DATASET:
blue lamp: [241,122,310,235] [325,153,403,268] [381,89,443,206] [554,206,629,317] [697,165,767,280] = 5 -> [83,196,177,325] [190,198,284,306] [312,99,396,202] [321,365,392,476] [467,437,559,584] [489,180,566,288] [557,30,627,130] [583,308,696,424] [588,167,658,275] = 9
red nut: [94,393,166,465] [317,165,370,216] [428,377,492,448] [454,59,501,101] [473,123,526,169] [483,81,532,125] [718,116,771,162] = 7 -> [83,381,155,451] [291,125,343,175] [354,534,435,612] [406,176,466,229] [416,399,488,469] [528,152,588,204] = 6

---

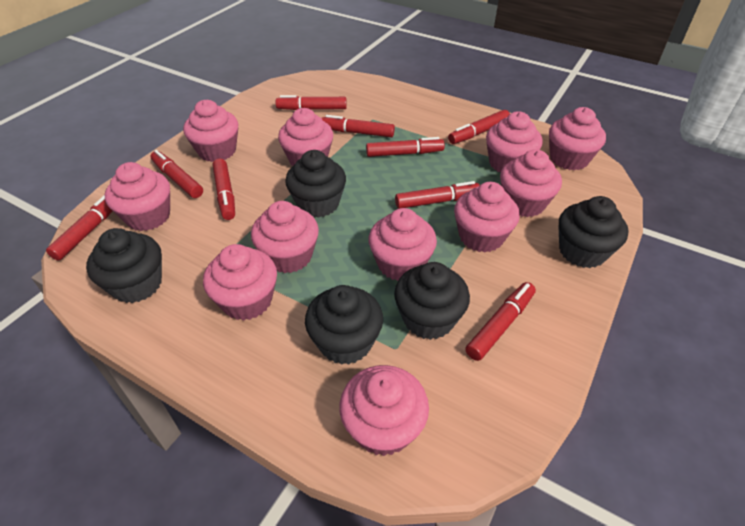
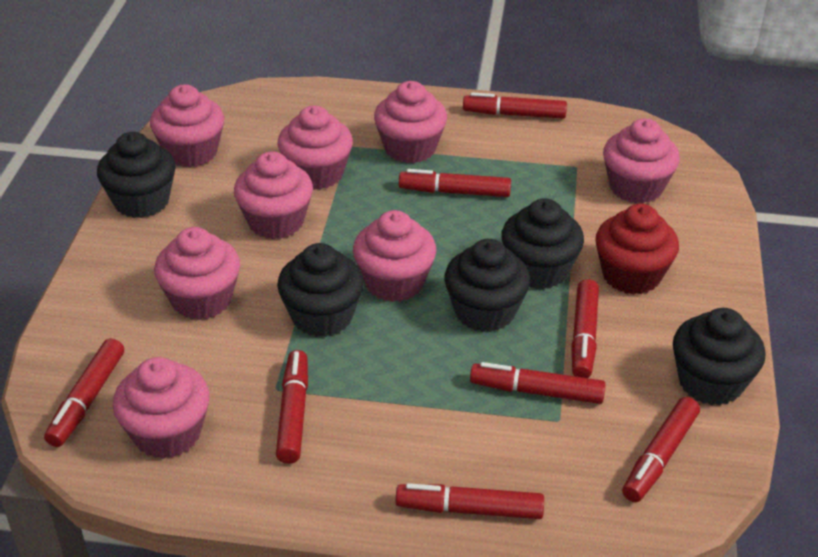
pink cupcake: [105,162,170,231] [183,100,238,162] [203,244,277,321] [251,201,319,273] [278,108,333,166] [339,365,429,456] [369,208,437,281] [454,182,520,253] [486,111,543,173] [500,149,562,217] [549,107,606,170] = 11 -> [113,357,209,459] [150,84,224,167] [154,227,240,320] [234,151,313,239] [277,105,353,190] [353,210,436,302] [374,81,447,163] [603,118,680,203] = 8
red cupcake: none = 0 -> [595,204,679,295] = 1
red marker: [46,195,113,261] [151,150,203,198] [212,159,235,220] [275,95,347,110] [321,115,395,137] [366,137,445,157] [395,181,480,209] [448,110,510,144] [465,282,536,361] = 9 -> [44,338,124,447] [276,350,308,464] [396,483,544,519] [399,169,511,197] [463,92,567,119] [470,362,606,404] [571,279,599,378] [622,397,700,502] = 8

---

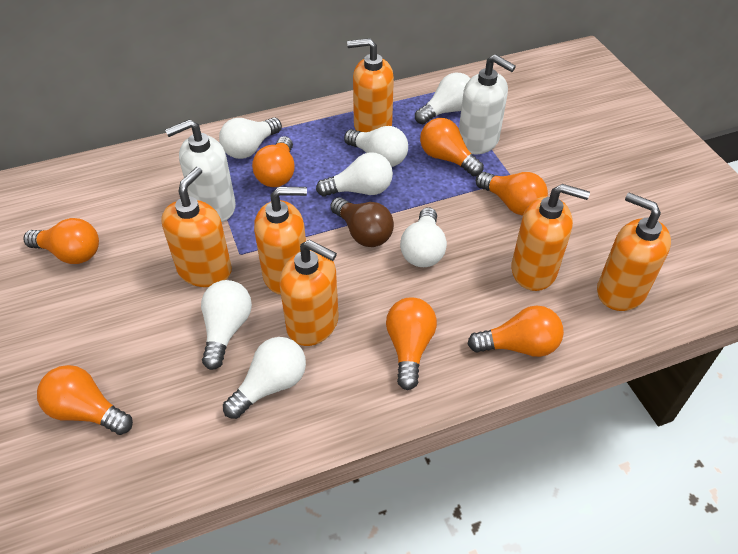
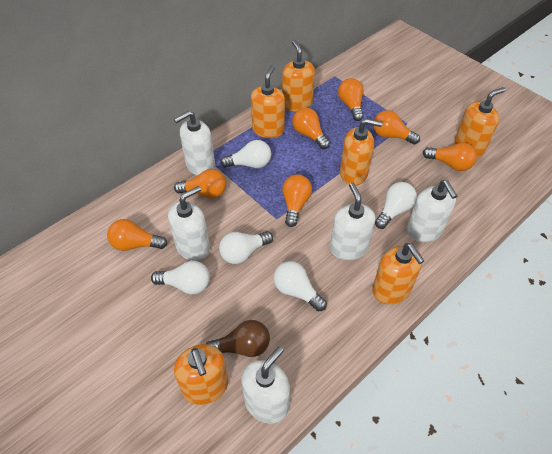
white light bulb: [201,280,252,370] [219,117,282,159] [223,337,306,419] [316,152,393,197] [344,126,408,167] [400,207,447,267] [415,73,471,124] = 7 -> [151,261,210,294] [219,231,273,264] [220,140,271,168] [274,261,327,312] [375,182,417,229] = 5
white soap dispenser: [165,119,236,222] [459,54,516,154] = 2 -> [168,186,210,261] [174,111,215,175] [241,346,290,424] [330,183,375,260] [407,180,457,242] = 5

BRIEF: Lines in the material above that include the string "cupcake" should be listed.

RESPONSE BELOW:
pink cupcake: [105,162,170,231] [183,100,238,162] [203,244,277,321] [251,201,319,273] [278,108,333,166] [339,365,429,456] [369,208,437,281] [454,182,520,253] [486,111,543,173] [500,149,562,217] [549,107,606,170] = 11 -> [113,357,209,459] [150,84,224,167] [154,227,240,320] [234,151,313,239] [277,105,353,190] [353,210,436,302] [374,81,447,163] [603,118,680,203] = 8
red cupcake: none = 0 -> [595,204,679,295] = 1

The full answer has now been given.